#### Work request
Your task is to copy the listing exactly. Drop any pictures from the copy.

----- Information shown

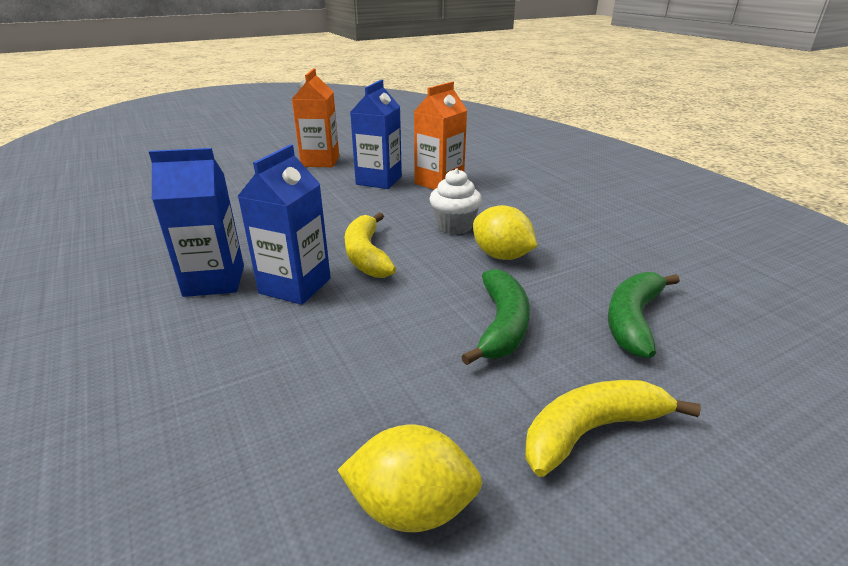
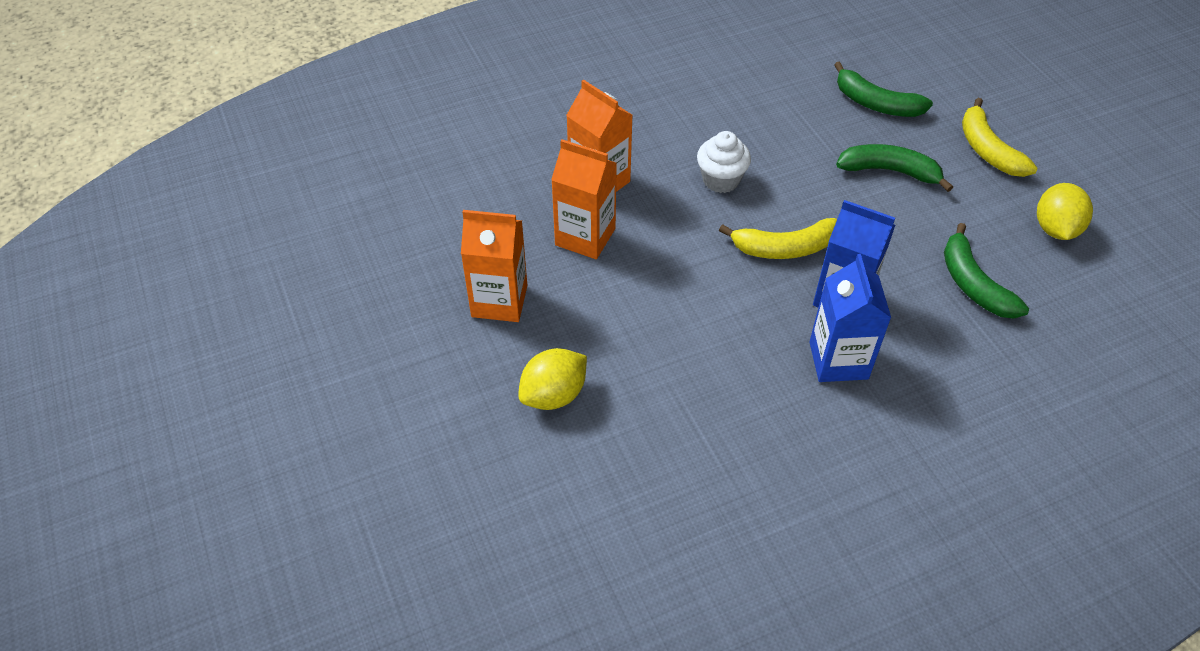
camera: 85 degrees left, 20 degrees up
blue carton [350,80,402,189] -> orange carton [551,139,617,259]
yellow lemon [473,205,537,260] -> yellow lemon moved to [518,348,587,410]
none -> green banana [944,223,1029,319]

----------

#### Your response
camera: 85 degrees left, 20 degrees up
blue carton [350,80,402,189] -> orange carton [551,139,617,259]
yellow lemon [473,205,537,260] -> yellow lemon moved to [518,348,587,410]
none -> green banana [944,223,1029,319]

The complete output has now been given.